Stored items
start

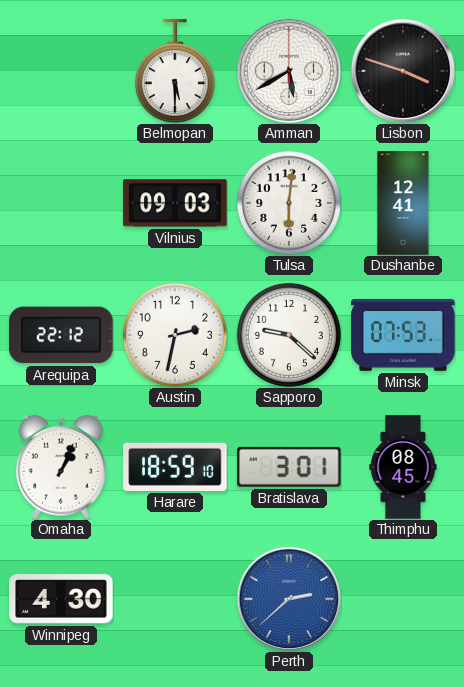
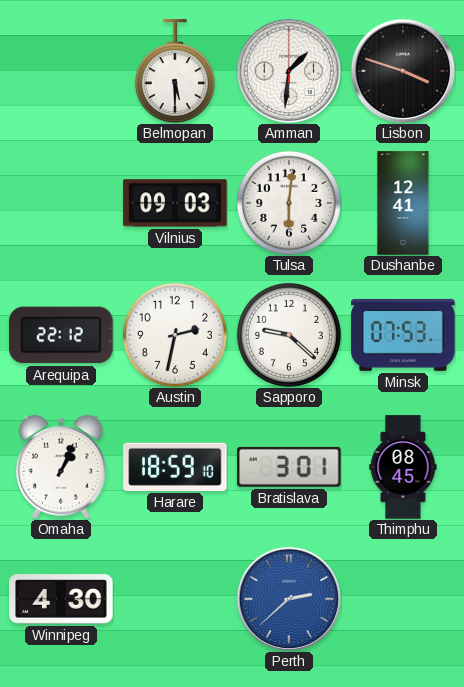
Amman: 5:40 -> 1:31
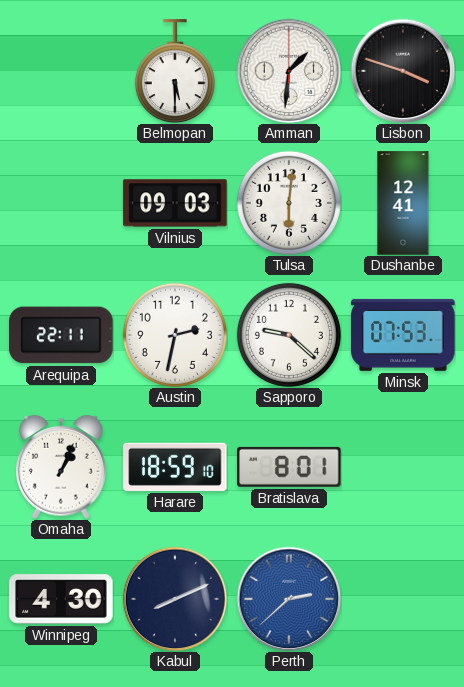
Arequipa: 22:12 -> 22:11
Bratislava: 3:01 -> 8:01
Thimphu: 08:45 -> none
Kabul: none -> 8:11
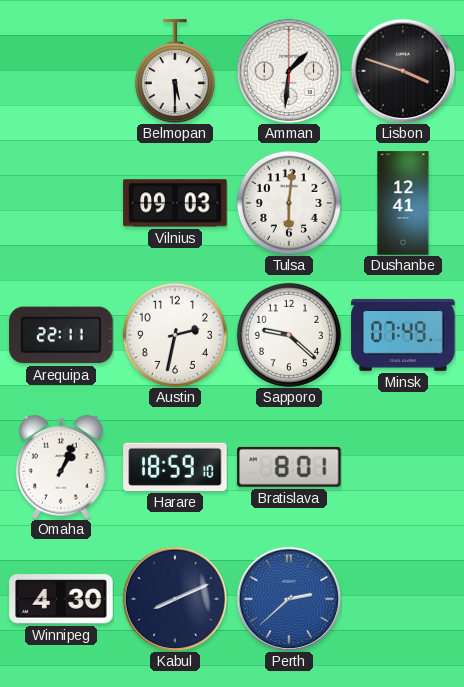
Minsk: 07:53 -> 07:49
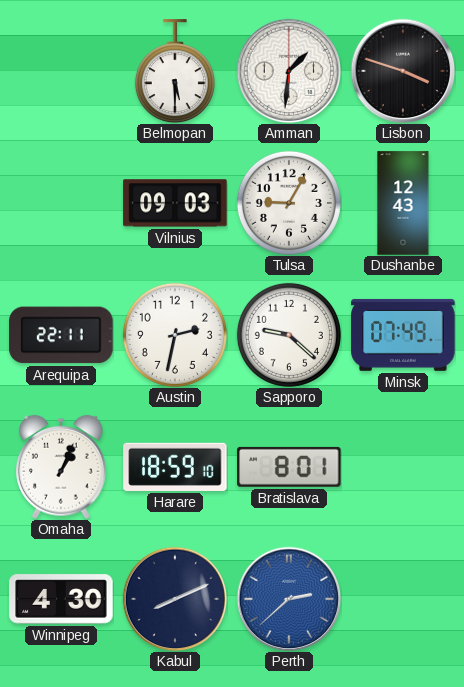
Tulsa: 6:01 -> 9:05
Dushanbe: 12:41 -> 12:43
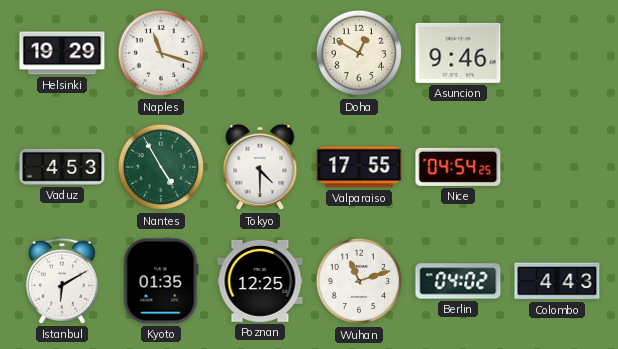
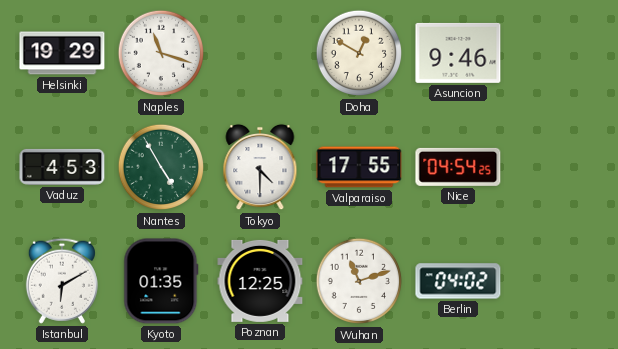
Colombo: 4:43 -> none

end

Set down the text lines of these items word for word, omitting the pictures.

Amman: 5:40 -> 1:31
Arequipa: 22:12 -> 22:11
Bratislava: 3:01 -> 8:01
Thimphu: 08:45 -> none
Kabul: none -> 8:11
Minsk: 07:53 -> 07:49
Tulsa: 6:01 -> 9:05
Dushanbe: 12:41 -> 12:43
Colombo: 4:43 -> none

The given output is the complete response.